**Activity**: Lines that contain "orange" are to be copied from the material, every one of them.

**Data below**:
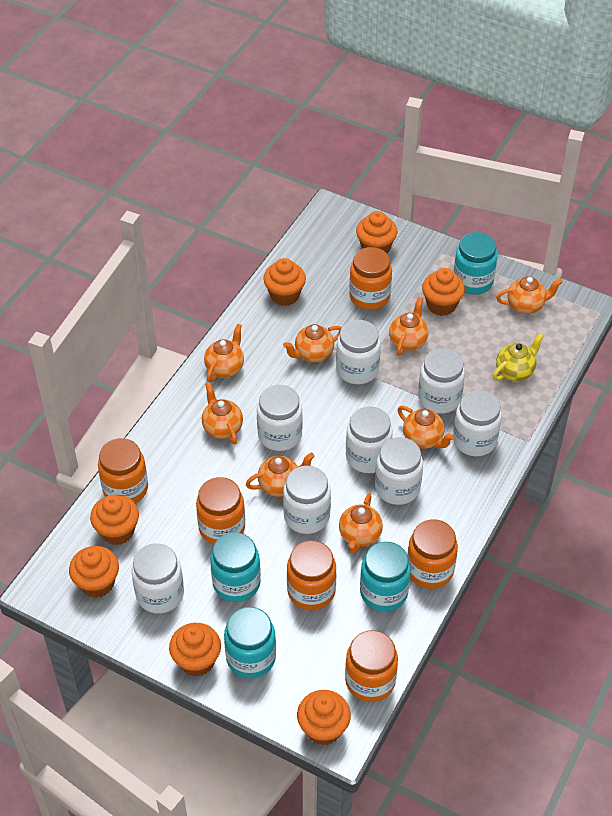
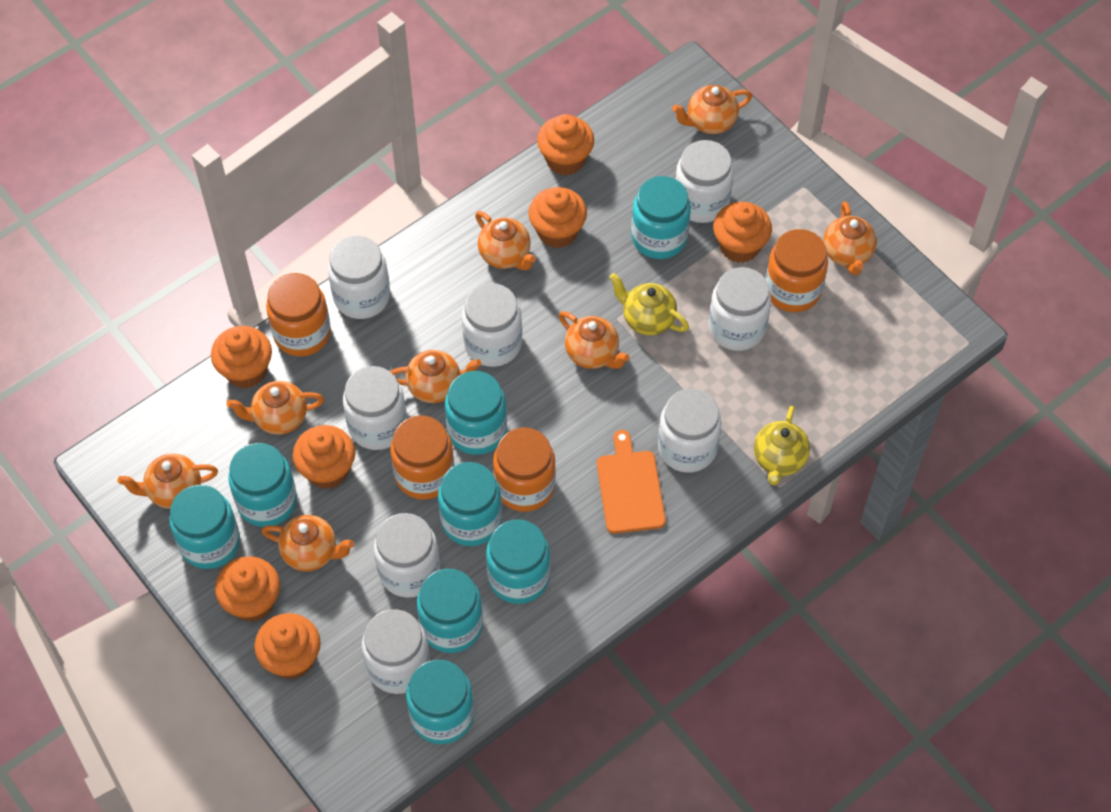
orange cutting board: 0 -> 1
orange jar: 6 -> 4
turquoise jar: 4 -> 8
yellow teapot: 1 -> 2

**Exercise output**:
orange cutting board: 0 -> 1
orange jar: 6 -> 4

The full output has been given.